Problem details – Retype exactly the lines from the one that contains "- but [brązowy] [320,131,55,35]" through the end of the listing, both included, but not the pictures.
Top of Records to use
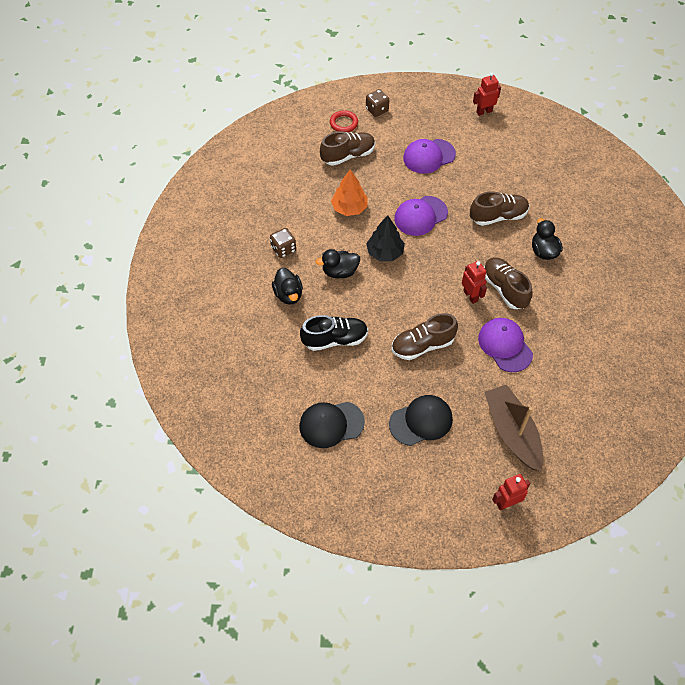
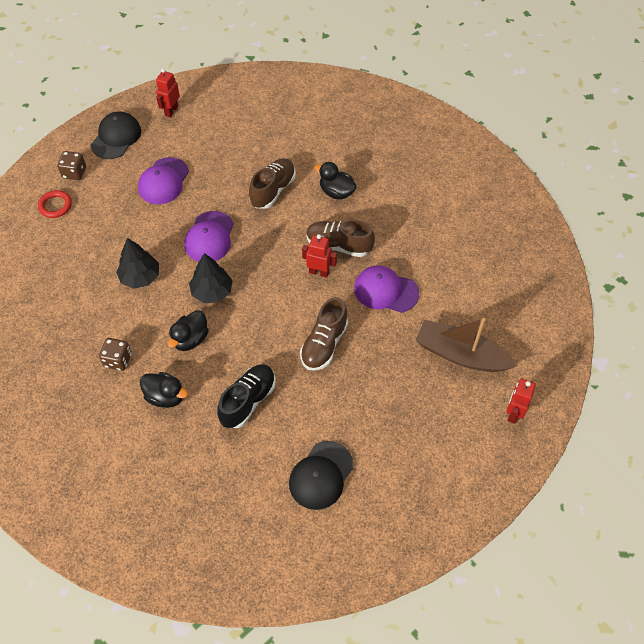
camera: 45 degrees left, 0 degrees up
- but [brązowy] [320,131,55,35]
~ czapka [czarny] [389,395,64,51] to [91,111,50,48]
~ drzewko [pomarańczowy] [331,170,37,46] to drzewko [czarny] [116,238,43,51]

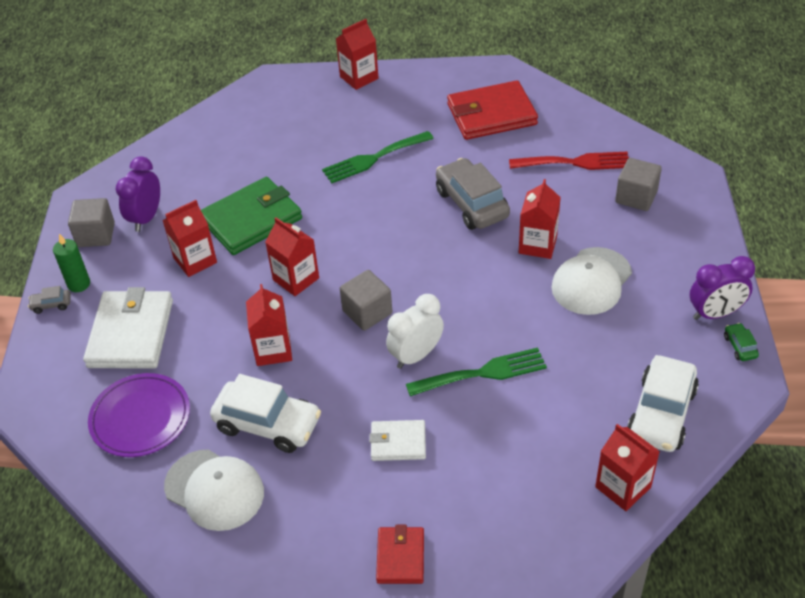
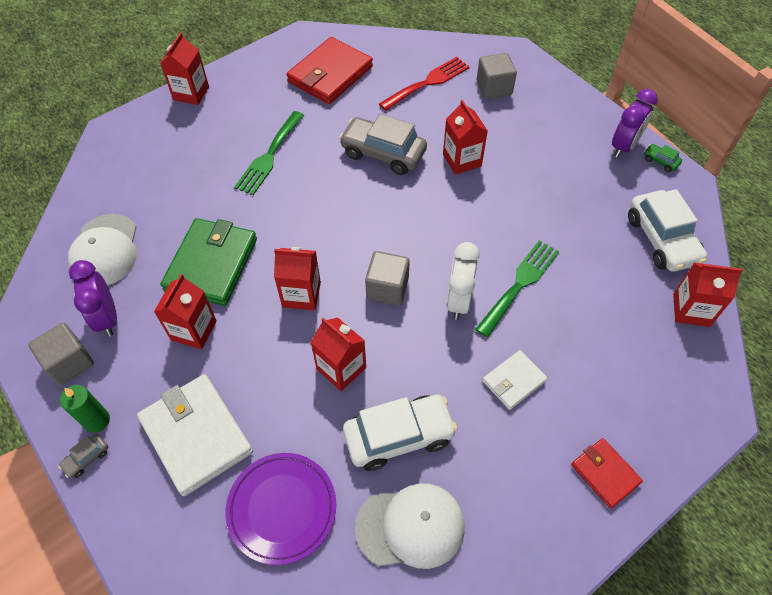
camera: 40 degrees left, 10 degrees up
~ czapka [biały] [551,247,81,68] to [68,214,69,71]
Bottom of Records to use
Result –
- but [brązowy] [320,131,55,35]
~ czapka [czarny] [389,395,64,51] to [91,111,50,48]
~ drzewko [pomarańczowy] [331,170,37,46] to drzewko [czarny] [116,238,43,51]

camera: 40 degrees left, 10 degrees up
~ czapka [biały] [551,247,81,68] to [68,214,69,71]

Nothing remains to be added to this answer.